- ACTIVITY -
One part of the entries below is wanted: the lines from the one containing "red rocket [597,156,663,198] ->" through the one containing "none -> orange rocket [42,360,102,433]". Write those out exactly and nothing else.

============================================================

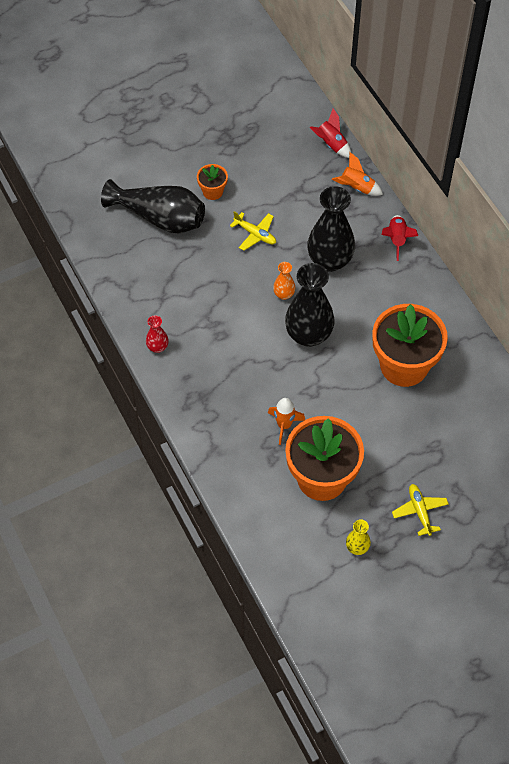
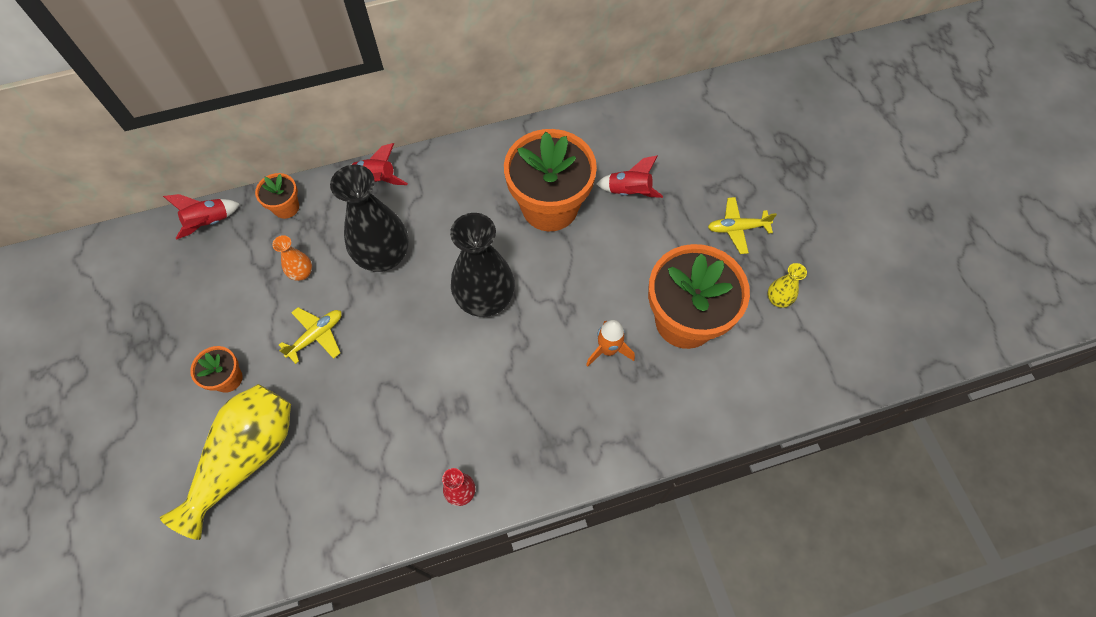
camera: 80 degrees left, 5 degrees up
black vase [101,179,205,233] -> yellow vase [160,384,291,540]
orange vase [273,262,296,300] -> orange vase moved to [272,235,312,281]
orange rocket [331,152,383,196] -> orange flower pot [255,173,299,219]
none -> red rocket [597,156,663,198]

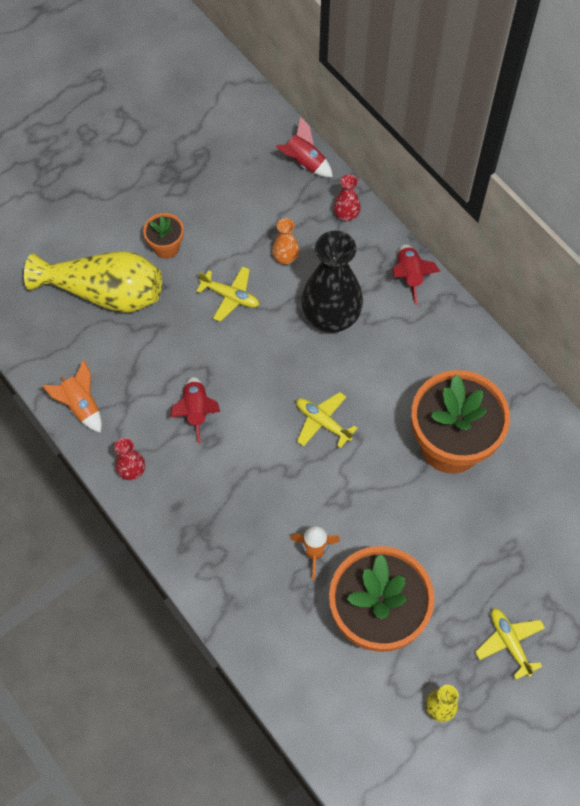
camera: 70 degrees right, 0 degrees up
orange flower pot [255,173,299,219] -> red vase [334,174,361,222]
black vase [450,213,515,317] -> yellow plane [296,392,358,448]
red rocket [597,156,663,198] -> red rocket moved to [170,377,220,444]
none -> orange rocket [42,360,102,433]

============================================================

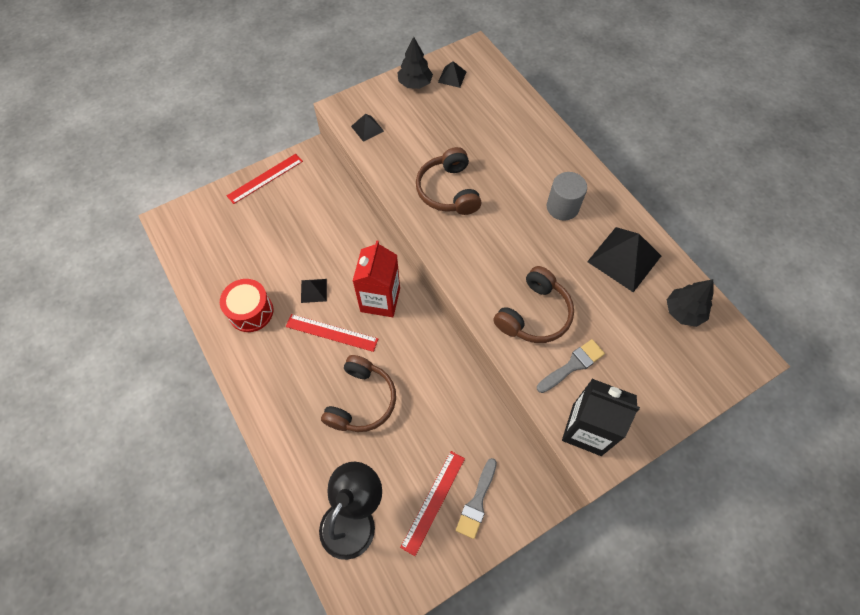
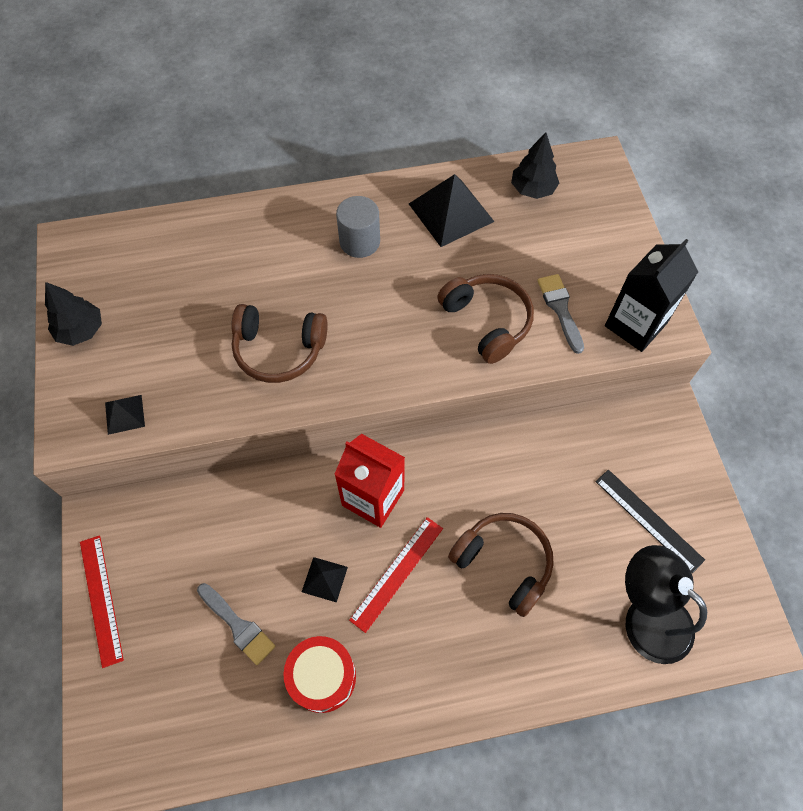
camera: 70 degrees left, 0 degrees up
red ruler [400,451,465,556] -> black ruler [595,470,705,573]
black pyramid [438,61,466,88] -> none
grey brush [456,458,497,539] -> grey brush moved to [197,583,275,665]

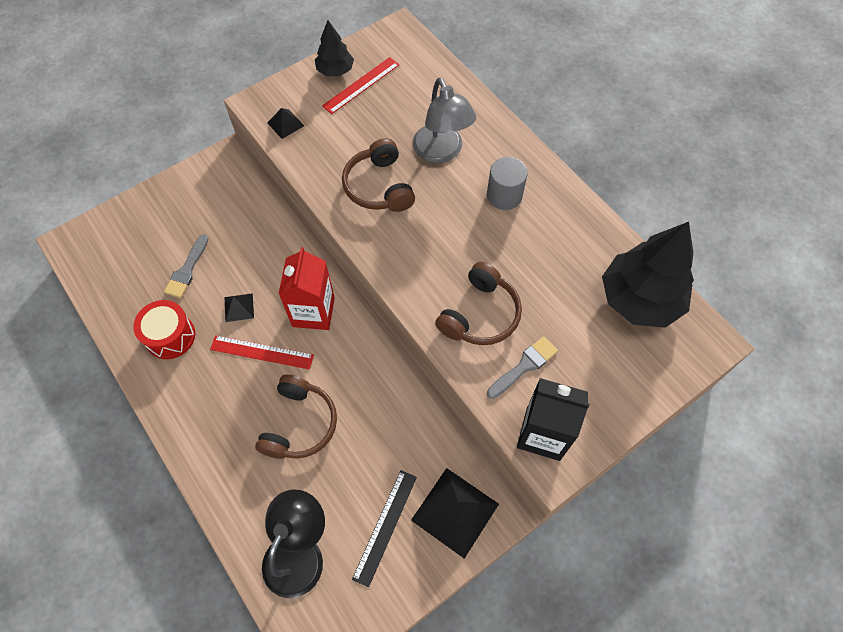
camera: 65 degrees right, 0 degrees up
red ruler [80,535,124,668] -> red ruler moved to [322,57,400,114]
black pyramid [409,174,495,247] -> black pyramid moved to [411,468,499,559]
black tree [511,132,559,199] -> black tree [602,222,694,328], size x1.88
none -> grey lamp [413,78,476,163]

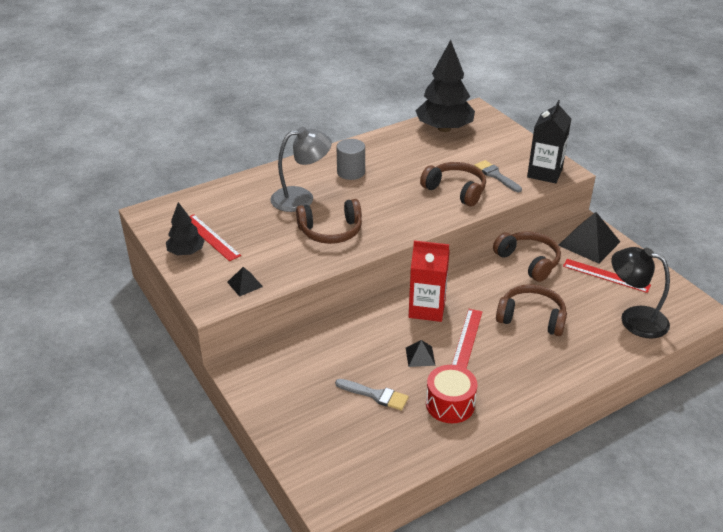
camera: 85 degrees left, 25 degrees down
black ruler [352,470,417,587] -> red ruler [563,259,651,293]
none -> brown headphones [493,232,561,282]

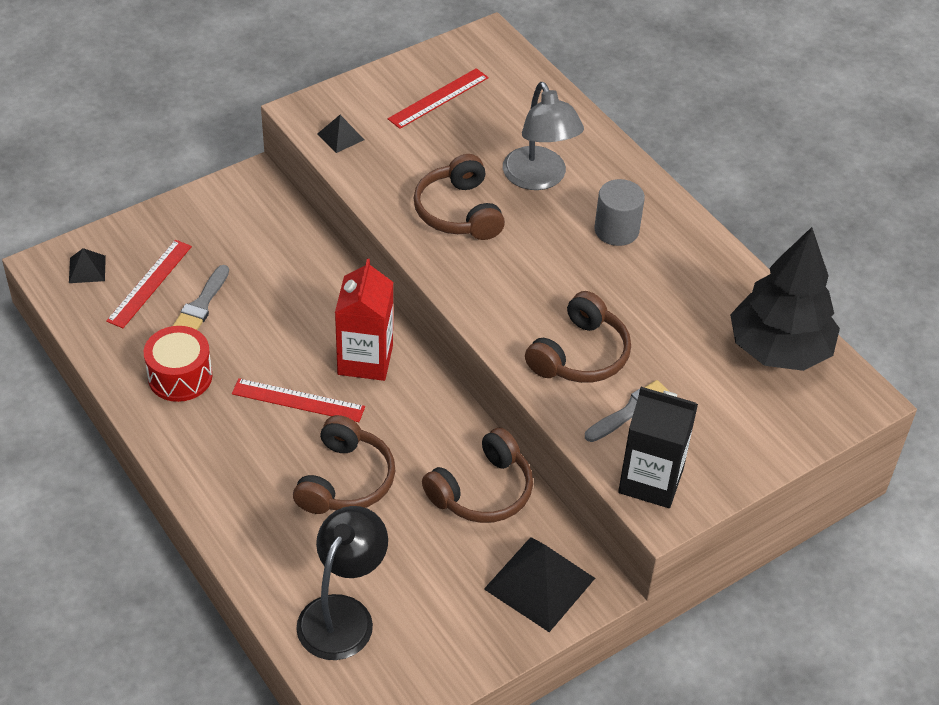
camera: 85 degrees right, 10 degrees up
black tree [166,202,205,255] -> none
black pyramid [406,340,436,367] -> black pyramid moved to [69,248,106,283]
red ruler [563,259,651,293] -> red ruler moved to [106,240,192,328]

============================================================

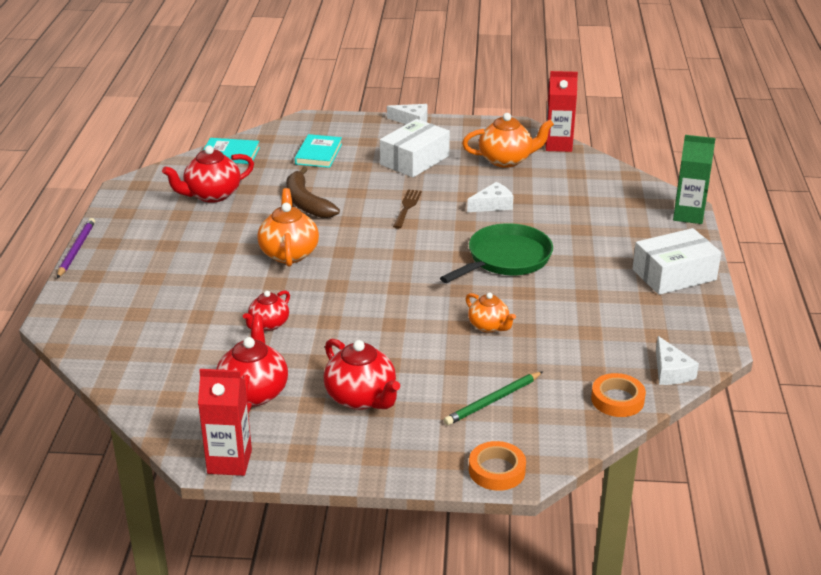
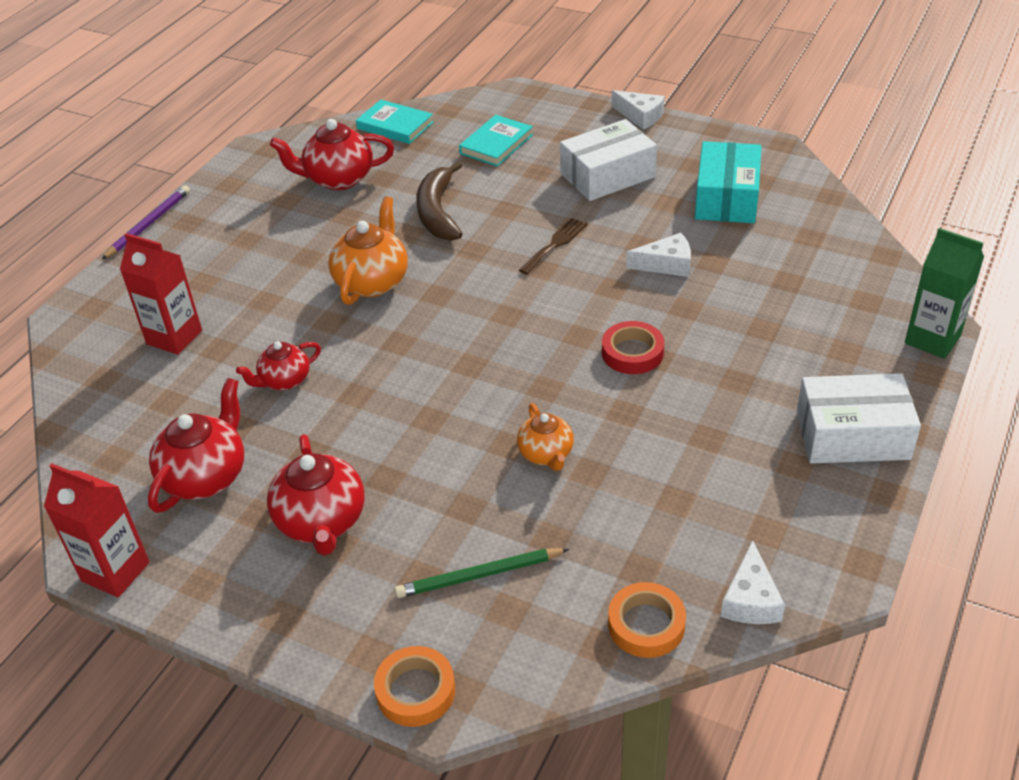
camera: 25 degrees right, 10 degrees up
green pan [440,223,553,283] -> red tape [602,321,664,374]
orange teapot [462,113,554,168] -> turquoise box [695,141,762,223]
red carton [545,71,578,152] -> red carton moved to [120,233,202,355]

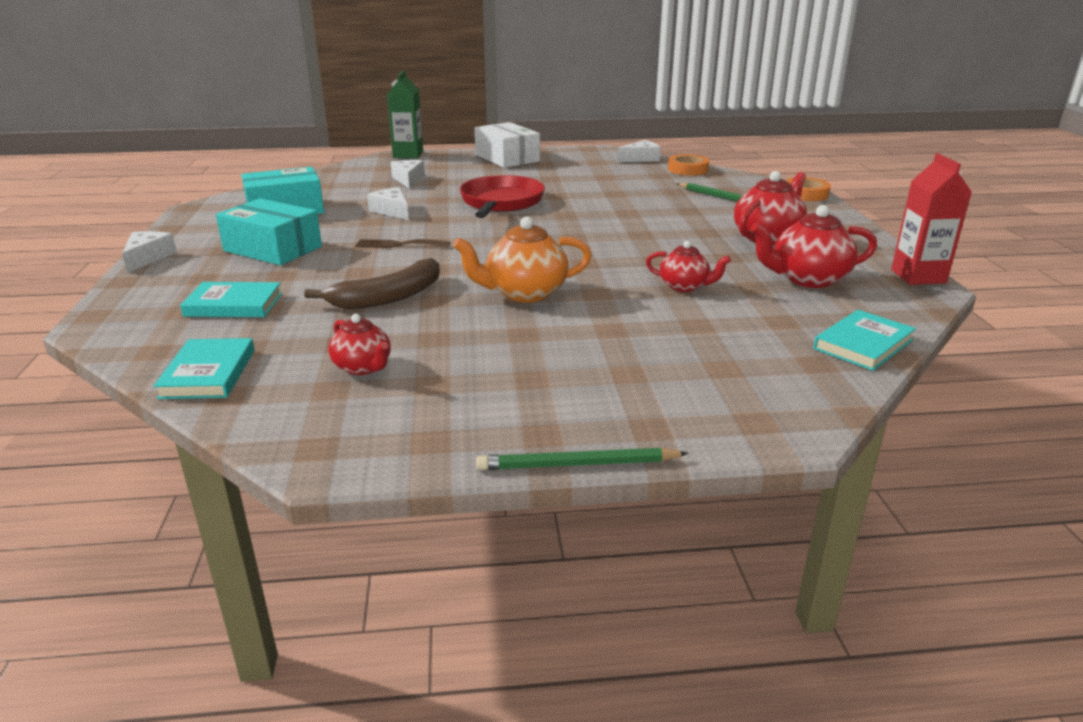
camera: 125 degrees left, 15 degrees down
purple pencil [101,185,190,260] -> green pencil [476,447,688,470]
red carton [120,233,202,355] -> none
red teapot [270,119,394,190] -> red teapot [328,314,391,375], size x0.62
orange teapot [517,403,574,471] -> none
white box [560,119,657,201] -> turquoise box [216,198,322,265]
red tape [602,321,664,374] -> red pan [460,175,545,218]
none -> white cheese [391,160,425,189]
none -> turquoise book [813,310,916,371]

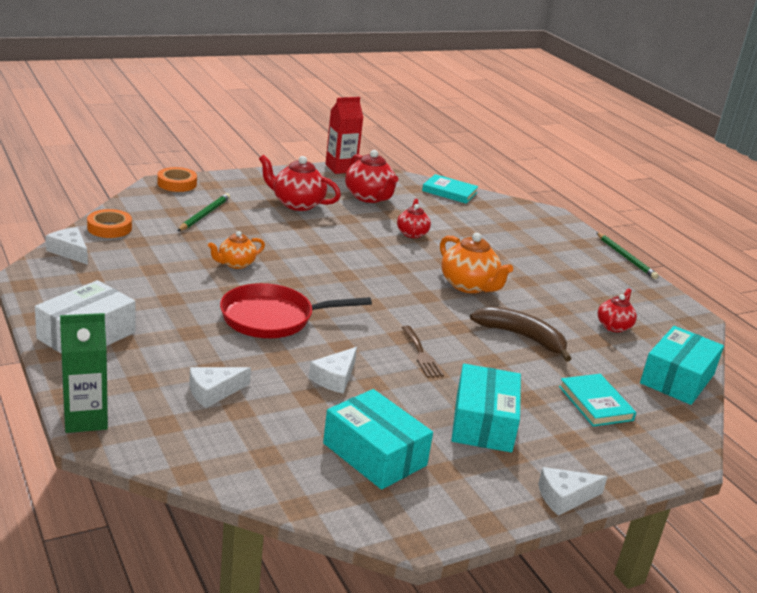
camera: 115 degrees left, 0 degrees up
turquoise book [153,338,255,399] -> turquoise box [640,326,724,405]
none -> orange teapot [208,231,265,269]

============================================================

- RESPONSE -
red rocket [597,156,663,198] -> red rocket moved to [170,377,220,444]
none -> orange rocket [42,360,102,433]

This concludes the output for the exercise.